WORKING DATA:
━━━━━━━━━━━━━━━━━━━━━━━━━━━━━━

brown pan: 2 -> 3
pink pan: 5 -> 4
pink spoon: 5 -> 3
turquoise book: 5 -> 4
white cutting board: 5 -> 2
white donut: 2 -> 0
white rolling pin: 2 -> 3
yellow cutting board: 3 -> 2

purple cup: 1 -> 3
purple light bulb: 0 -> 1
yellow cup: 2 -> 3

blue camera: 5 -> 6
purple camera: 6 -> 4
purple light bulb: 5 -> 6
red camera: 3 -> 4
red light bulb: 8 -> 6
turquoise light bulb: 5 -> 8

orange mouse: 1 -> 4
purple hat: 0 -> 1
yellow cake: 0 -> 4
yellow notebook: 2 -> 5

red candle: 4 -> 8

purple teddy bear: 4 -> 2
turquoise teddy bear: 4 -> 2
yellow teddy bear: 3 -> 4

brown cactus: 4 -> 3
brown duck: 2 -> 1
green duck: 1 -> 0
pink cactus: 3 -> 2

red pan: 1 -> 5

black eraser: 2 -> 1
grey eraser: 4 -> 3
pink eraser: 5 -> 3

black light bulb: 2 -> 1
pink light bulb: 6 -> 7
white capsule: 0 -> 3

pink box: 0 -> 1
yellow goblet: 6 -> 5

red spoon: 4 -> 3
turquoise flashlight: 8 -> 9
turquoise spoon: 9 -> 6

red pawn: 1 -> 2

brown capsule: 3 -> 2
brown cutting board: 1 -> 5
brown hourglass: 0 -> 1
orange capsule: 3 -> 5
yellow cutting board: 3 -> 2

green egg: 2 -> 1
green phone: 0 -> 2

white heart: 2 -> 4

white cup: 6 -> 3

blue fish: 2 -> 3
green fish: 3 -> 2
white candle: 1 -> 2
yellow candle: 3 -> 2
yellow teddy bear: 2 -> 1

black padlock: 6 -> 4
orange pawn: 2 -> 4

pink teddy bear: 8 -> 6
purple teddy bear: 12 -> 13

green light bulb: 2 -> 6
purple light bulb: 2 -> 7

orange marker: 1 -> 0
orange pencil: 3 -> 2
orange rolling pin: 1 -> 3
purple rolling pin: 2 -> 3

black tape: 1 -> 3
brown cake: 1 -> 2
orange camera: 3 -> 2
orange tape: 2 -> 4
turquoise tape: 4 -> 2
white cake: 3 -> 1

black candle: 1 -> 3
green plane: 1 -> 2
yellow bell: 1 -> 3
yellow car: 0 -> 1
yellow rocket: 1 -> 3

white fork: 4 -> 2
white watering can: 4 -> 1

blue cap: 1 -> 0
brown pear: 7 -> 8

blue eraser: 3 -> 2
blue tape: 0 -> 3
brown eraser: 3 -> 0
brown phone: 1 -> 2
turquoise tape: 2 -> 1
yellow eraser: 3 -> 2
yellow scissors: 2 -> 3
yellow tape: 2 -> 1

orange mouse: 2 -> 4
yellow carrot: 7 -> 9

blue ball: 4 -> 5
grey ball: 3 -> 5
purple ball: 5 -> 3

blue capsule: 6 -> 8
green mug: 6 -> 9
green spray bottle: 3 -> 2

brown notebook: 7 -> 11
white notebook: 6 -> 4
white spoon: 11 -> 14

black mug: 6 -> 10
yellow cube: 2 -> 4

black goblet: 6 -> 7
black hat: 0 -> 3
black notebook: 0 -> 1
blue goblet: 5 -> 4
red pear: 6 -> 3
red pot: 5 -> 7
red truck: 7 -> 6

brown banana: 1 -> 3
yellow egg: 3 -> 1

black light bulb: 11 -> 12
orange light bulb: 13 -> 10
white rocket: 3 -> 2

━━━━━━━━━━━━━━━━━━━━━━━━━━━━━━

TASK BRIEF:
Each line from the one containing "yellow egg: 3 -> 1" to the end of the records should be echoed exactly, and no other line.

ANSWER BELOW:
yellow egg: 3 -> 1

black light bulb: 11 -> 12
orange light bulb: 13 -> 10
white rocket: 3 -> 2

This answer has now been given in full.